* EXERCISE OBJECTIVE
Copy out the data line by line exactly, from its start to the line bearing "GREY TOY DUCK (492 472) => nothing", inclusive.

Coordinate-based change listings

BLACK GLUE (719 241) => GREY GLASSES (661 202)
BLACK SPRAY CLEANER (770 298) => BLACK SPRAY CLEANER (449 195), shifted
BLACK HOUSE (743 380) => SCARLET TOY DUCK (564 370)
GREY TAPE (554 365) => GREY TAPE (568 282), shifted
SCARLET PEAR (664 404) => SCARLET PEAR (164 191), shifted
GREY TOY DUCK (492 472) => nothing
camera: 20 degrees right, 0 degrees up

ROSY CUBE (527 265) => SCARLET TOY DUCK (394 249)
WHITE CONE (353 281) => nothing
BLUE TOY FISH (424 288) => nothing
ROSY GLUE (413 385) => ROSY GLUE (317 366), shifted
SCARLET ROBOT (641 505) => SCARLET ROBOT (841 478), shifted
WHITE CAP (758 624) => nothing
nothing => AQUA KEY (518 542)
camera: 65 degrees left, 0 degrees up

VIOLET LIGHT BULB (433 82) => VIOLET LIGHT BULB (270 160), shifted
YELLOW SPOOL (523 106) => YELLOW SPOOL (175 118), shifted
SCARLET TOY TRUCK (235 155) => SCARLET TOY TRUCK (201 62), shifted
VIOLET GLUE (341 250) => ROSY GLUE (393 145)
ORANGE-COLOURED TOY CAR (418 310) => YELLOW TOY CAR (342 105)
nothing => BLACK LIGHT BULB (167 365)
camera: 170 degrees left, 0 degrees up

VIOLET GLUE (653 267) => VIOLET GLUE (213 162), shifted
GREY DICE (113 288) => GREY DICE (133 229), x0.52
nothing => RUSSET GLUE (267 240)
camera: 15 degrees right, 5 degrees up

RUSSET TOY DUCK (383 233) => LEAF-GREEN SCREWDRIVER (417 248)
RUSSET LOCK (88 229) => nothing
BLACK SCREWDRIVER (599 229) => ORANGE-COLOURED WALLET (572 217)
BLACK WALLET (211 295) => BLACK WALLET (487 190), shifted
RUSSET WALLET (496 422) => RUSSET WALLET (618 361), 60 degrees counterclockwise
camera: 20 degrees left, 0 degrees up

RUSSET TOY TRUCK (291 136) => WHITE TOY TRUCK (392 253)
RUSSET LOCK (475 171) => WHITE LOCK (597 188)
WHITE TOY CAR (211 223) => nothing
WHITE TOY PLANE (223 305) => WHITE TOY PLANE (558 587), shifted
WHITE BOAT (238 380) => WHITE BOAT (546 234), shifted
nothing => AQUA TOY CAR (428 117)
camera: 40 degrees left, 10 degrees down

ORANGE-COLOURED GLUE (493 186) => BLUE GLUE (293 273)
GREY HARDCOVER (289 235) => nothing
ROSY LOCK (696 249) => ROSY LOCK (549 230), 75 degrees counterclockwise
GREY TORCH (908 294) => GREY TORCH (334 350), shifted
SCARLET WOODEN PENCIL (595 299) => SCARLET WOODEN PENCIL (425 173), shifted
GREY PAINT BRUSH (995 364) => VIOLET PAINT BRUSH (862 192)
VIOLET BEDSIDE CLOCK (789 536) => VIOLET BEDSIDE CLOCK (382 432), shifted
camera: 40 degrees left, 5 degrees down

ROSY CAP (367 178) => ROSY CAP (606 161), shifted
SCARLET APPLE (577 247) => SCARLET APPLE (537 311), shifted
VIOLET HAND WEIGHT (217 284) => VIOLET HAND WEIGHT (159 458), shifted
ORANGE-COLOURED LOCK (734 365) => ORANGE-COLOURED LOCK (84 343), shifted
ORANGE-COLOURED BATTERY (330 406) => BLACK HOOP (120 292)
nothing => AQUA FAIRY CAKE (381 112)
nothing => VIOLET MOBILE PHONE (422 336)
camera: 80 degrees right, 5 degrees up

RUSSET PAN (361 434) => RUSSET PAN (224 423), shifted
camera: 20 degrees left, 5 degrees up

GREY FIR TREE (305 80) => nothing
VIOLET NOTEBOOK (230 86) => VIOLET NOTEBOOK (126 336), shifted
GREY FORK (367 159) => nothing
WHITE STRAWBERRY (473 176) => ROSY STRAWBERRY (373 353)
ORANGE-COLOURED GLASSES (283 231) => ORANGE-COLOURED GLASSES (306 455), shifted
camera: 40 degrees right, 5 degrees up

* YOUR SOLUTION
BLACK GLUE (719 241) => GREY GLASSES (661 202)
BLACK SPRAY CLEANER (770 298) => BLACK SPRAY CLEANER (449 195), shifted
BLACK HOUSE (743 380) => SCARLET TOY DUCK (564 370)
GREY TAPE (554 365) => GREY TAPE (568 282), shifted
SCARLET PEAR (664 404) => SCARLET PEAR (164 191), shifted
GREY TOY DUCK (492 472) => nothing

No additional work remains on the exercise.